*What to do*.
Starting at the line with "window: (166, 264) -> (154, 260), moved" and going on through the line with "side table: (90, 286) -> (98, 240), moved", reproduce each line in the records below exactly and nothing more.

*Information given*.
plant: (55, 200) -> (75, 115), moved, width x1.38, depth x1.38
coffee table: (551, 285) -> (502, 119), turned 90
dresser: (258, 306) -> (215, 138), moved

...

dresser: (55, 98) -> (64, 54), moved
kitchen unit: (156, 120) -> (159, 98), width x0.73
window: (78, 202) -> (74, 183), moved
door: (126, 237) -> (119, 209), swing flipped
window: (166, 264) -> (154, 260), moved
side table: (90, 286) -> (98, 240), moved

...

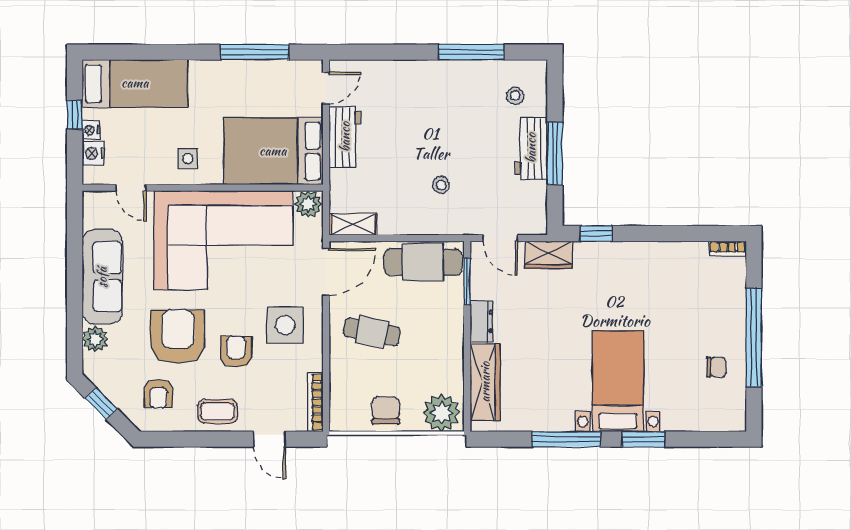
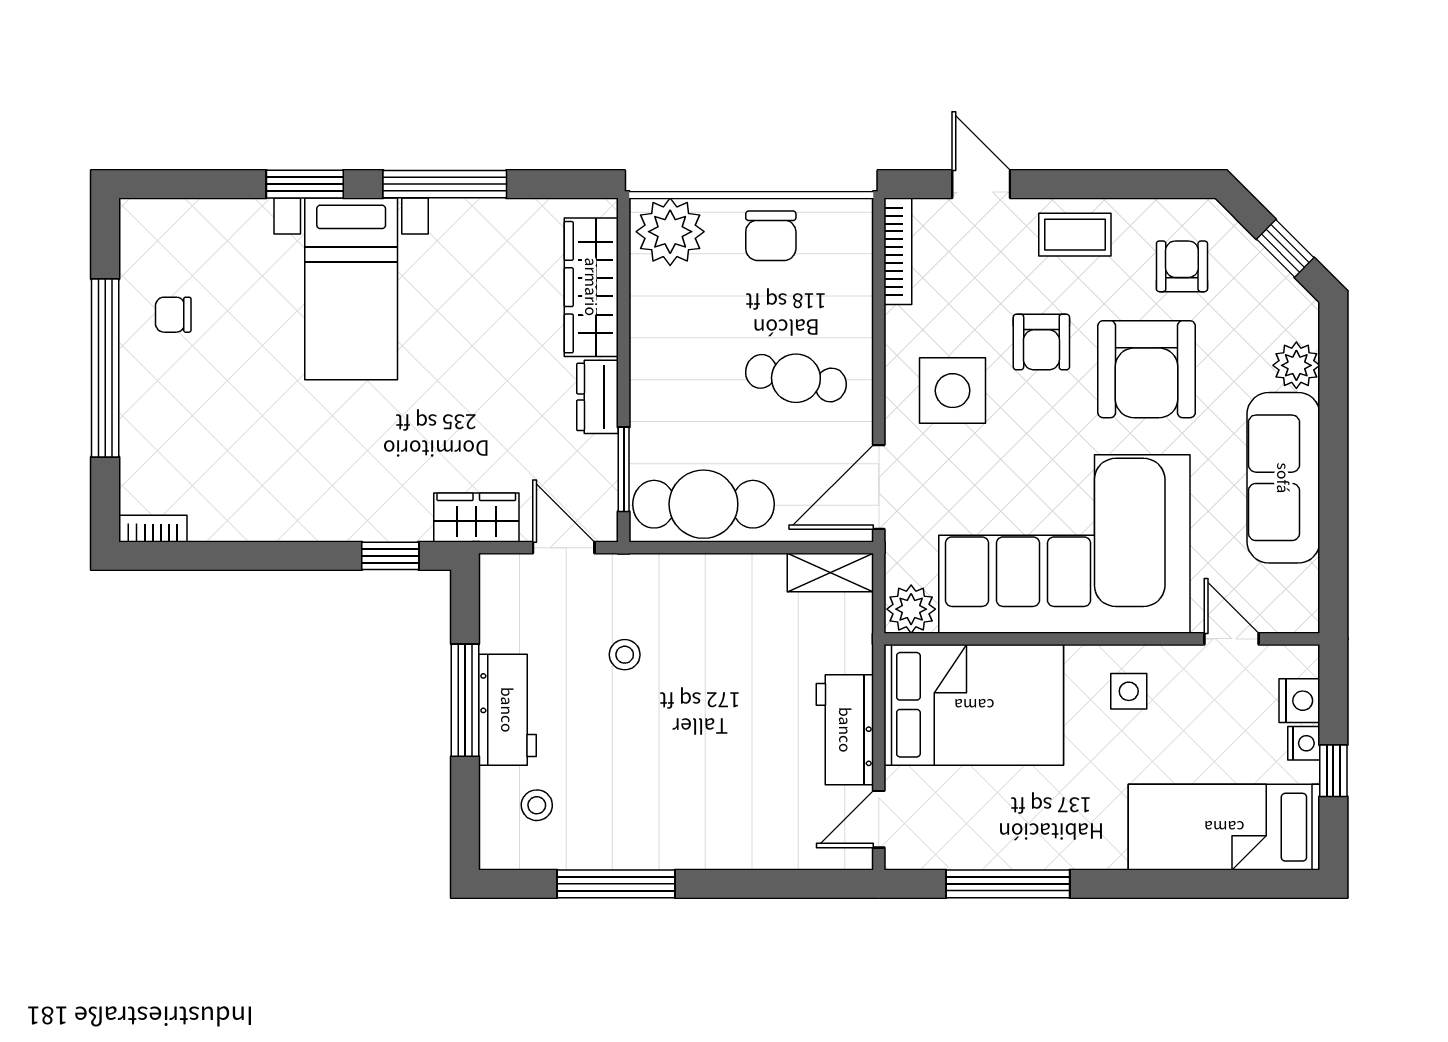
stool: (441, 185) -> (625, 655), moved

*Response*.
window: (166, 264) -> (154, 260), moved
side table: (90, 286) -> (98, 240), moved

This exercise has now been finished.